** Begin INFORMATION SHOWN **

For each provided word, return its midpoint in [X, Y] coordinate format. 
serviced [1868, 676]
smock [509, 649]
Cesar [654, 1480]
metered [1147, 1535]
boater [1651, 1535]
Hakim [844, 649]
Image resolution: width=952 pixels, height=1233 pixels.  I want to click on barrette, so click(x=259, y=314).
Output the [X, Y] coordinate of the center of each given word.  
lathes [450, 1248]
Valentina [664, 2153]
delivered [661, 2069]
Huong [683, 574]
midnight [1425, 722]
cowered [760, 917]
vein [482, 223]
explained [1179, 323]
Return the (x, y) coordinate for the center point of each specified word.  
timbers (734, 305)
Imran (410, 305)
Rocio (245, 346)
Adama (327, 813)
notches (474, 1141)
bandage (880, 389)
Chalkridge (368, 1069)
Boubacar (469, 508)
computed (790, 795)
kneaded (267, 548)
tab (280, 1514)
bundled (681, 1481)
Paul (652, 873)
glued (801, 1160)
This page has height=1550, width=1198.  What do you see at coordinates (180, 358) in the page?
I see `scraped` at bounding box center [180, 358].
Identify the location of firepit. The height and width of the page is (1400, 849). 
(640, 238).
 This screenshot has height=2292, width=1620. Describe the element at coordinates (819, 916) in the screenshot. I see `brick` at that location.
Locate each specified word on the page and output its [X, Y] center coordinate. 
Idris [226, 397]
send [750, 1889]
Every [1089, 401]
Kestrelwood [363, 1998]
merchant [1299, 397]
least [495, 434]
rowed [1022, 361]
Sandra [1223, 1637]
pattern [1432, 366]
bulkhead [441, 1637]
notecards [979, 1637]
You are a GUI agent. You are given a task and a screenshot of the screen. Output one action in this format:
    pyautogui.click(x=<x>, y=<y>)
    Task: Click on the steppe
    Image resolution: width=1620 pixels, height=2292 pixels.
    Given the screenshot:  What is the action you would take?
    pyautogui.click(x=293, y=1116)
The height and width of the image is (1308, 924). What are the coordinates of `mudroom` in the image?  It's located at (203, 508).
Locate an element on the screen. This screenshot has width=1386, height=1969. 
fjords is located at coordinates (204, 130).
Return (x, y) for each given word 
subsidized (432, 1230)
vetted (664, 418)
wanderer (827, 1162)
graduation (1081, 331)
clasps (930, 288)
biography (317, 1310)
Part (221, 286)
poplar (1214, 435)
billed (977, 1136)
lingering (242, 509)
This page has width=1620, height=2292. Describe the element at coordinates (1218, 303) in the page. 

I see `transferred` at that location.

** End INFORMATION SHOWN **

Count the lines in the data above that contain the string "What", treating uppercase and lowercase letters as different. Reply with the number alone.

#### SOLUTION FOR THIS TASK:
3